=== EXERCISE ===
Only a number is expected here: the count of lines in the data that contain "star".
_____
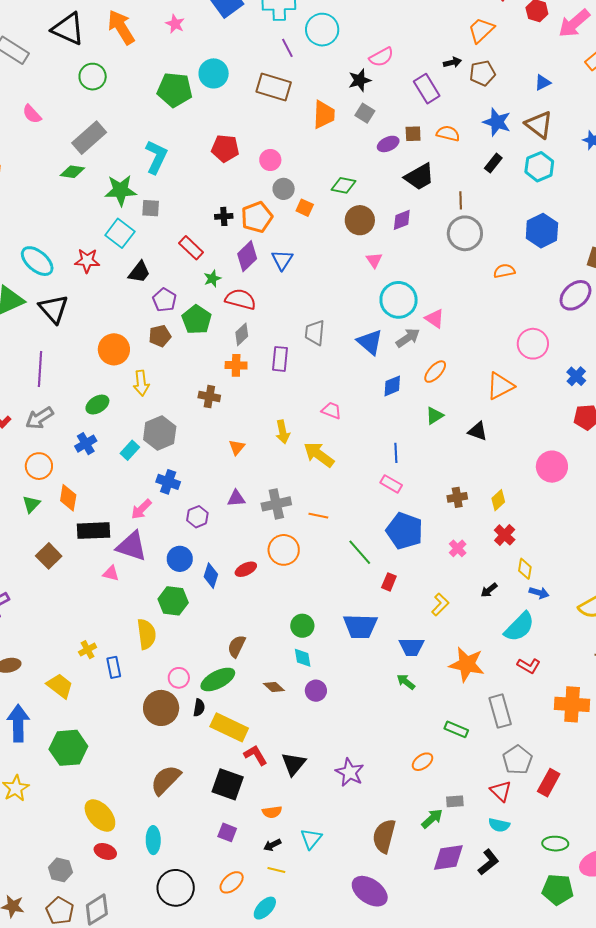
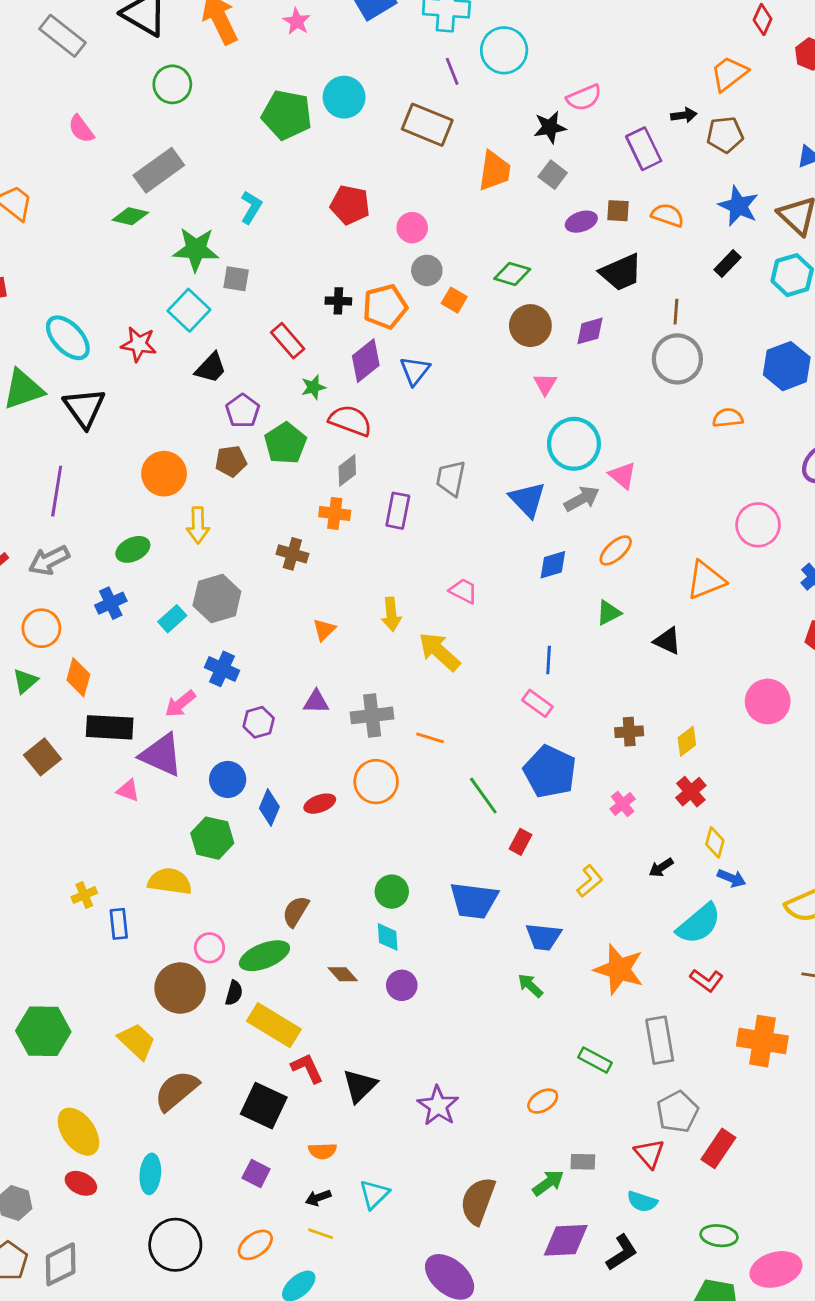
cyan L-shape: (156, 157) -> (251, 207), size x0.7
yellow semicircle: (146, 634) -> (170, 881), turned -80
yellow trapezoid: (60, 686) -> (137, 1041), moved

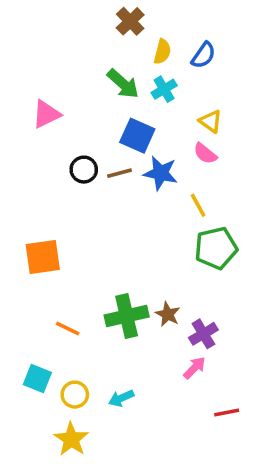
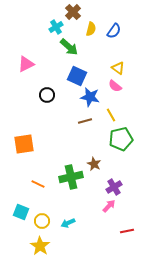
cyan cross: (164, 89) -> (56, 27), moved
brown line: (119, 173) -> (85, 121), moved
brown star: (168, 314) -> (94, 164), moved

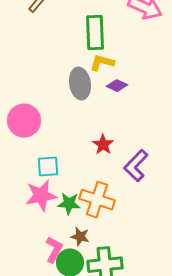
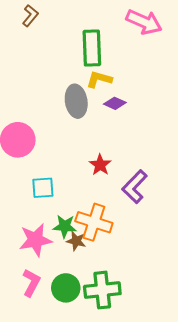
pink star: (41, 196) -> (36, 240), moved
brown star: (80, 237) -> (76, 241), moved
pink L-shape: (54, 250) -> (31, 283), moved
_____
=== TASK RESULT ===
3